**DATA TO USE:**
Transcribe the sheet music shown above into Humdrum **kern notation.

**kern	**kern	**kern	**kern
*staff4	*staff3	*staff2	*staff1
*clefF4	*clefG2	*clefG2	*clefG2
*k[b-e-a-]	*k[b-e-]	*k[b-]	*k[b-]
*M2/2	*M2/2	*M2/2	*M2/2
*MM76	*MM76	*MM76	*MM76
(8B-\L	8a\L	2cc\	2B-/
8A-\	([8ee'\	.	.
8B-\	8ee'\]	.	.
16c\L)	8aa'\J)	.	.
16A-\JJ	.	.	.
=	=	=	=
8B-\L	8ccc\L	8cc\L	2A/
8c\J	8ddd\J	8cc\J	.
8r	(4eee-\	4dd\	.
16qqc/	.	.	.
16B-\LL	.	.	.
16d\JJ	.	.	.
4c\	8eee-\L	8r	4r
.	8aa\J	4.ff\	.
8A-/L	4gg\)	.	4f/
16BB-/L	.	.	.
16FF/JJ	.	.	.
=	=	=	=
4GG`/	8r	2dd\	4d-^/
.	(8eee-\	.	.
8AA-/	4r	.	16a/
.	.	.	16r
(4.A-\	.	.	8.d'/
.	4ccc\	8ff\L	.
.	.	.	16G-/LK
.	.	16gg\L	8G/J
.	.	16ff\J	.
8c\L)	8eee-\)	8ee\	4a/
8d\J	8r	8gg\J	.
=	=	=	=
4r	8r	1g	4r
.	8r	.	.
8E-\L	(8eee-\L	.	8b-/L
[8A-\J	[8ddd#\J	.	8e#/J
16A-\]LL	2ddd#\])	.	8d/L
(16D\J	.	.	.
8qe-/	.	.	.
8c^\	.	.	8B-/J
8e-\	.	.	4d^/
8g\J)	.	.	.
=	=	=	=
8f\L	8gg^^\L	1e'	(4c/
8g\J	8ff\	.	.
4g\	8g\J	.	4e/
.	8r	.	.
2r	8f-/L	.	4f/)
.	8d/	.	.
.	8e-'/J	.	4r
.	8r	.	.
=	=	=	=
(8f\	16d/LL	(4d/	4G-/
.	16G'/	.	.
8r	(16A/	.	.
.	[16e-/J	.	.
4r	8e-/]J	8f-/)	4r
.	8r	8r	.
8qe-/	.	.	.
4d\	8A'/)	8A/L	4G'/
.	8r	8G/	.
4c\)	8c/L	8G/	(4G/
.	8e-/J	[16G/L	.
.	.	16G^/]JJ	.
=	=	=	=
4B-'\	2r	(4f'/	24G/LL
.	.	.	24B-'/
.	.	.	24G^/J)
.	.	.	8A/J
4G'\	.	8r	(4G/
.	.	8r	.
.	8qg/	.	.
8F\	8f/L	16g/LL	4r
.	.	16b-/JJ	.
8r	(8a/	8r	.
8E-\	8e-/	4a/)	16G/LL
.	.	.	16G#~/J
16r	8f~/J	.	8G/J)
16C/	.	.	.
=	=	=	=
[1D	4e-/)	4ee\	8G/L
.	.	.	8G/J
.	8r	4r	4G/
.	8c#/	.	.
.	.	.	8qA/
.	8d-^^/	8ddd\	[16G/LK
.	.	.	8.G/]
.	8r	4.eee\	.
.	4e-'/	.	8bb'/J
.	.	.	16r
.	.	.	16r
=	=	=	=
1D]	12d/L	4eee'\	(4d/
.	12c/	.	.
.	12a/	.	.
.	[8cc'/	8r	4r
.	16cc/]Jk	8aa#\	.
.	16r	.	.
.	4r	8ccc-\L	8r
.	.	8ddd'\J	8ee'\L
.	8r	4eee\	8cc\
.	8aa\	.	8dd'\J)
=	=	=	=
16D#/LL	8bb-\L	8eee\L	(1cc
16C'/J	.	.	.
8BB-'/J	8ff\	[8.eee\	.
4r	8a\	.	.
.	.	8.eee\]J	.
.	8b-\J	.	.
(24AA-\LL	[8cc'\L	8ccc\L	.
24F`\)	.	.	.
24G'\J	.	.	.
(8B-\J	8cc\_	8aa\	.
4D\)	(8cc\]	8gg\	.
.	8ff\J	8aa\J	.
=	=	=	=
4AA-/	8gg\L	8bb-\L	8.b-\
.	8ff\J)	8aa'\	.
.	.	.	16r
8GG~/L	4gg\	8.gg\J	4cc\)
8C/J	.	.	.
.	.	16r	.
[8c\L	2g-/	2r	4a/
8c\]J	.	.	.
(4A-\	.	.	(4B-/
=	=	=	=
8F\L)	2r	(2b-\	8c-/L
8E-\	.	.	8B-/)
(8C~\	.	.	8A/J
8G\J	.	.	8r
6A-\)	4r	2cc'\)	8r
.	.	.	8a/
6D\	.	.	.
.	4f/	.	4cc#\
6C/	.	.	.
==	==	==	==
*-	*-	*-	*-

**STATED GOAL:**
List every line of the records above that contains the string "kern". Case counts.

**EXERCISE OUTPUT:**
Transcribe the sheet music shown above into Humdrum **kern notation.
**kern	**kern	**kern	**kern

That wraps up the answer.